:: Change detection outputs ::
━━━━
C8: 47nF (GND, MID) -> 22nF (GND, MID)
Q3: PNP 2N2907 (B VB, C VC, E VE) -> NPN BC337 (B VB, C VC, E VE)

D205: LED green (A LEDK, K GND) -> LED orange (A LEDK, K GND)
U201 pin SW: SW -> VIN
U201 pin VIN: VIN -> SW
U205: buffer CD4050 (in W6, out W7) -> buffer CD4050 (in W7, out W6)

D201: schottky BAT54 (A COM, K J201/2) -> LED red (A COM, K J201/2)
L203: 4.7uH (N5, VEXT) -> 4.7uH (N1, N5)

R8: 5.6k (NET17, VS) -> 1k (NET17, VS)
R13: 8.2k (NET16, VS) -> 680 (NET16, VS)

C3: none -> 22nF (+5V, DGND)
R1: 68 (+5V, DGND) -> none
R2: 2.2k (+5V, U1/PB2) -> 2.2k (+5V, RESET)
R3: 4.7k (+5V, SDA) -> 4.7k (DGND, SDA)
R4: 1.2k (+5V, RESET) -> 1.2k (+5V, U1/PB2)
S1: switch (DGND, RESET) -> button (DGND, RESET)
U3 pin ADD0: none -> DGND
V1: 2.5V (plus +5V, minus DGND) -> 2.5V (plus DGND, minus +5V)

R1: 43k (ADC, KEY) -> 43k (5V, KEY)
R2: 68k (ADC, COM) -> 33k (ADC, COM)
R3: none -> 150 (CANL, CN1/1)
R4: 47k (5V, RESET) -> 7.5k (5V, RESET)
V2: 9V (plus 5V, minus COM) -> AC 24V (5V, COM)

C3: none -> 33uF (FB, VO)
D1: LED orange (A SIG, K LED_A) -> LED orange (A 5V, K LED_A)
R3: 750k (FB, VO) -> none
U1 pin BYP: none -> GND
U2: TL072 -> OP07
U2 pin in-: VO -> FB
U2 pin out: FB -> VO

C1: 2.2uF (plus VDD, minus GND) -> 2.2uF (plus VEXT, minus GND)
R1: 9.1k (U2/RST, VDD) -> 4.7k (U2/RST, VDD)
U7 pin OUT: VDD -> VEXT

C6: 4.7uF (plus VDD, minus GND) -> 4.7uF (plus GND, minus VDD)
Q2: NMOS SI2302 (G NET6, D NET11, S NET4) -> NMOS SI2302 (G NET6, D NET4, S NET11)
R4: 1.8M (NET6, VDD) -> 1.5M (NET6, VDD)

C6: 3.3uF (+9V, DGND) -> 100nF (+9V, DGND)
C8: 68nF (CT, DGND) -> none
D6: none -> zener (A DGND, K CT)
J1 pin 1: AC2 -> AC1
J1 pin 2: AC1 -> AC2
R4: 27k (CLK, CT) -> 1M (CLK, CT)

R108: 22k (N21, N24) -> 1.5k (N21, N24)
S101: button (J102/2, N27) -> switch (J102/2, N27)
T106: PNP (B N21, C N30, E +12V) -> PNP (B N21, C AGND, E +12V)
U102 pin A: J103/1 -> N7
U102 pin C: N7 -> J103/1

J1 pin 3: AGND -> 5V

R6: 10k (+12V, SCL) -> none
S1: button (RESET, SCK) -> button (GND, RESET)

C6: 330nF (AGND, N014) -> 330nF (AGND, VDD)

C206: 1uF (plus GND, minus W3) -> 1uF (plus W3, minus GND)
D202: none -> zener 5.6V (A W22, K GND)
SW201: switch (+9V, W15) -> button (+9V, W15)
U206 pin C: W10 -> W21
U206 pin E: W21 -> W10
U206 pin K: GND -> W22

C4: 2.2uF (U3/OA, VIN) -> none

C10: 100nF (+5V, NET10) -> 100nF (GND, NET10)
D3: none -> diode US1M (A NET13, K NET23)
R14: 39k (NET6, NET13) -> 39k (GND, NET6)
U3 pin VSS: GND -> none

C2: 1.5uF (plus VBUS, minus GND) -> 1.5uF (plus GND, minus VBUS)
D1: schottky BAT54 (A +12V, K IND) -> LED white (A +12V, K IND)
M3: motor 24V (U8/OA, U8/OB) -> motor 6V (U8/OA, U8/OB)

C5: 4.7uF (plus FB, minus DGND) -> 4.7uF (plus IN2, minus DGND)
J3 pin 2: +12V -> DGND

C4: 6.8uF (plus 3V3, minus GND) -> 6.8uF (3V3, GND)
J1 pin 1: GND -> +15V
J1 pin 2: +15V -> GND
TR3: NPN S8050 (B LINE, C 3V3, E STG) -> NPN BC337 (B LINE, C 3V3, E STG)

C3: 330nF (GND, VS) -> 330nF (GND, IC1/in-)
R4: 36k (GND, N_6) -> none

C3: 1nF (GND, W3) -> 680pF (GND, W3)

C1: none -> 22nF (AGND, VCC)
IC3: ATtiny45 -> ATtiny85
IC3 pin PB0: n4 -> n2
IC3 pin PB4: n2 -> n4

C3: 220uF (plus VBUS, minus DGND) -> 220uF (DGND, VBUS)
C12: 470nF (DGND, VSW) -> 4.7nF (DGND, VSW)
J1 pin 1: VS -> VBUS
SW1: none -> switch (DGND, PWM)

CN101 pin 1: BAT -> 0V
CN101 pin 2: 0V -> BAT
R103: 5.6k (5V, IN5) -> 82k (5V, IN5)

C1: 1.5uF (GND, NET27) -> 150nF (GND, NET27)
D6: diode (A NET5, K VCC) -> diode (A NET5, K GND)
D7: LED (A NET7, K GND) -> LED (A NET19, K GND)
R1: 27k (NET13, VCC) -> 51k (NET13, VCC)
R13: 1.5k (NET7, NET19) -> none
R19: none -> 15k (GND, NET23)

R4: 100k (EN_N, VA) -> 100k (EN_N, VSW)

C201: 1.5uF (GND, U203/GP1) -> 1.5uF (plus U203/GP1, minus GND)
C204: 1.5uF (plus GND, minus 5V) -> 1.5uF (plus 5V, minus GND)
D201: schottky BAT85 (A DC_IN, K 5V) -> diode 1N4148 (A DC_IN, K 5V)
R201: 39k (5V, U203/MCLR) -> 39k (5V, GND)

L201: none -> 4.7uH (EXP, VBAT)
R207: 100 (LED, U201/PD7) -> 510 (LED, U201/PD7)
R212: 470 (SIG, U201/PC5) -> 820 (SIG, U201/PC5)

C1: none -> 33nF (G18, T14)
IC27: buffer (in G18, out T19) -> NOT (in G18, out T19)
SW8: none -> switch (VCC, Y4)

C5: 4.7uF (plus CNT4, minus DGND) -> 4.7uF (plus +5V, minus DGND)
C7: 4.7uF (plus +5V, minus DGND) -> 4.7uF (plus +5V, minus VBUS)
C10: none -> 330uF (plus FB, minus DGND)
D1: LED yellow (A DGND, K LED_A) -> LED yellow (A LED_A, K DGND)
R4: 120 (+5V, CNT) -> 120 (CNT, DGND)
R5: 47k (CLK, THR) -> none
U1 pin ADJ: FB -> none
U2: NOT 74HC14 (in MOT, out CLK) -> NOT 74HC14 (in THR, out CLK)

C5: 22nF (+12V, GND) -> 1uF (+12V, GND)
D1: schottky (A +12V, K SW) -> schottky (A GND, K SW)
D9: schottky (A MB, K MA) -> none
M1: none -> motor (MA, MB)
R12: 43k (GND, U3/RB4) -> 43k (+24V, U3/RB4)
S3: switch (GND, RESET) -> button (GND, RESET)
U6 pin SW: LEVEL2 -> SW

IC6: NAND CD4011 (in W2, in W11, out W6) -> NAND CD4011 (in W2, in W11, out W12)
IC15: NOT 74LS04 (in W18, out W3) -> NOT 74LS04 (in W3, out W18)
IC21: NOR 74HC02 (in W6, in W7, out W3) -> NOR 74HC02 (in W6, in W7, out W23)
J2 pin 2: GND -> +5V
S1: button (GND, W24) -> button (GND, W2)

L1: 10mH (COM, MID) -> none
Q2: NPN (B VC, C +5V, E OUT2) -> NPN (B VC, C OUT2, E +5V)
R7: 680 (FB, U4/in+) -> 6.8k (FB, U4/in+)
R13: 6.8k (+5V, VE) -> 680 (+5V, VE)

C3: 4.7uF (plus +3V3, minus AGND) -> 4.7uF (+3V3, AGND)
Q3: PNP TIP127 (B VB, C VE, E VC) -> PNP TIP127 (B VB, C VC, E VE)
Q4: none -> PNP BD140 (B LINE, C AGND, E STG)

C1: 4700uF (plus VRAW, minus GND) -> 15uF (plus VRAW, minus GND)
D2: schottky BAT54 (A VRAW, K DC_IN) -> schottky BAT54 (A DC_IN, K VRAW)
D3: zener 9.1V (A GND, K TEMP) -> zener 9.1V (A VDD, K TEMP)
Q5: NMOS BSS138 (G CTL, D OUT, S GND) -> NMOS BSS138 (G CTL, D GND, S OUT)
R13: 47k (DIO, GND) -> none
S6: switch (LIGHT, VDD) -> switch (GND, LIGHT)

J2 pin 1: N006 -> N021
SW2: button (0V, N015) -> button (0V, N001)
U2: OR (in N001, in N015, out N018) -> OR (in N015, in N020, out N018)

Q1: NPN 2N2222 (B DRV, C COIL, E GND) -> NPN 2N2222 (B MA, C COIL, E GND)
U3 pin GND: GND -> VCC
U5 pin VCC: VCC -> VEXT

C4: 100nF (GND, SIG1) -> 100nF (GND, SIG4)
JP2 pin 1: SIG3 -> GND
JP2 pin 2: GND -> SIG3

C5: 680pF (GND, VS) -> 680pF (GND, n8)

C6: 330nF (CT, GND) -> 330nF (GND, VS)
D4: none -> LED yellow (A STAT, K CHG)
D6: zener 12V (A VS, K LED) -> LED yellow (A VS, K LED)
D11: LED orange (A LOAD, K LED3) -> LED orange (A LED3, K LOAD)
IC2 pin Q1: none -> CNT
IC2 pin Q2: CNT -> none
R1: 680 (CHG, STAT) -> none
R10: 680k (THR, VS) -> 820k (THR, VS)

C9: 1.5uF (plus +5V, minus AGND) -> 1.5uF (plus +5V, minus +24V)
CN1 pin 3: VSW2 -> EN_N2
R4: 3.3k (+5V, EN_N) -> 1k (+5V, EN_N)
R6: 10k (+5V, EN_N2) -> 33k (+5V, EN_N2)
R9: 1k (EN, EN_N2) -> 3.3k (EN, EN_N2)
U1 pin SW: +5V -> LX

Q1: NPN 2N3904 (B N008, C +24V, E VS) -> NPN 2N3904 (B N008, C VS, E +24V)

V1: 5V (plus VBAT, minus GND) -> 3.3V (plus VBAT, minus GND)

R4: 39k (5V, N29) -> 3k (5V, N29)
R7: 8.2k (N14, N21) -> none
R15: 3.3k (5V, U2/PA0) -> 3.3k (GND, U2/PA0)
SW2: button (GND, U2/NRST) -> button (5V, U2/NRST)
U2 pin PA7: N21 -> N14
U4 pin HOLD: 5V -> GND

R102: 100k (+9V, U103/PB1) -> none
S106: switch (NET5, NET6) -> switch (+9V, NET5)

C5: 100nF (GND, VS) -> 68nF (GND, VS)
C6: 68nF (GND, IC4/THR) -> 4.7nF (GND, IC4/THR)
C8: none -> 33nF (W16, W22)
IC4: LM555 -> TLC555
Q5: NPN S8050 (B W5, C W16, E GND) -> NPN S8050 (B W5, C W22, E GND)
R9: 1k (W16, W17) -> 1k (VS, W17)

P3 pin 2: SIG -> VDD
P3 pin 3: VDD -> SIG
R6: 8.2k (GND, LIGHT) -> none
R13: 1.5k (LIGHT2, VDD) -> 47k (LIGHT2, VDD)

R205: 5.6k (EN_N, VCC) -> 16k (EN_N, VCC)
━━━━
:: PROBLEM TO WORK ON ::
Could you reproduce, exactly, every line above from the line with "IC3 pin PB4: n2 -> n4" to the line with "M1: none -> motor (MA, MB)", and no other line? Both ends count.

:: COMPLETED EXERCISE ::
IC3 pin PB4: n2 -> n4

C3: 220uF (plus VBUS, minus DGND) -> 220uF (DGND, VBUS)
C12: 470nF (DGND, VSW) -> 4.7nF (DGND, VSW)
J1 pin 1: VS -> VBUS
SW1: none -> switch (DGND, PWM)

CN101 pin 1: BAT -> 0V
CN101 pin 2: 0V -> BAT
R103: 5.6k (5V, IN5) -> 82k (5V, IN5)

C1: 1.5uF (GND, NET27) -> 150nF (GND, NET27)
D6: diode (A NET5, K VCC) -> diode (A NET5, K GND)
D7: LED (A NET7, K GND) -> LED (A NET19, K GND)
R1: 27k (NET13, VCC) -> 51k (NET13, VCC)
R13: 1.5k (NET7, NET19) -> none
R19: none -> 15k (GND, NET23)

R4: 100k (EN_N, VA) -> 100k (EN_N, VSW)

C201: 1.5uF (GND, U203/GP1) -> 1.5uF (plus U203/GP1, minus GND)
C204: 1.5uF (plus GND, minus 5V) -> 1.5uF (plus 5V, minus GND)
D201: schottky BAT85 (A DC_IN, K 5V) -> diode 1N4148 (A DC_IN, K 5V)
R201: 39k (5V, U203/MCLR) -> 39k (5V, GND)

L201: none -> 4.7uH (EXP, VBAT)
R207: 100 (LED, U201/PD7) -> 510 (LED, U201/PD7)
R212: 470 (SIG, U201/PC5) -> 820 (SIG, U201/PC5)

C1: none -> 33nF (G18, T14)
IC27: buffer (in G18, out T19) -> NOT (in G18, out T19)
SW8: none -> switch (VCC, Y4)

C5: 4.7uF (plus CNT4, minus DGND) -> 4.7uF (plus +5V, minus DGND)
C7: 4.7uF (plus +5V, minus DGND) -> 4.7uF (plus +5V, minus VBUS)
C10: none -> 330uF (plus FB, minus DGND)
D1: LED yellow (A DGND, K LED_A) -> LED yellow (A LED_A, K DGND)
R4: 120 (+5V, CNT) -> 120 (CNT, DGND)
R5: 47k (CLK, THR) -> none
U1 pin ADJ: FB -> none
U2: NOT 74HC14 (in MOT, out CLK) -> NOT 74HC14 (in THR, out CLK)

C5: 22nF (+12V, GND) -> 1uF (+12V, GND)
D1: schottky (A +12V, K SW) -> schottky (A GND, K SW)
D9: schottky (A MB, K MA) -> none
M1: none -> motor (MA, MB)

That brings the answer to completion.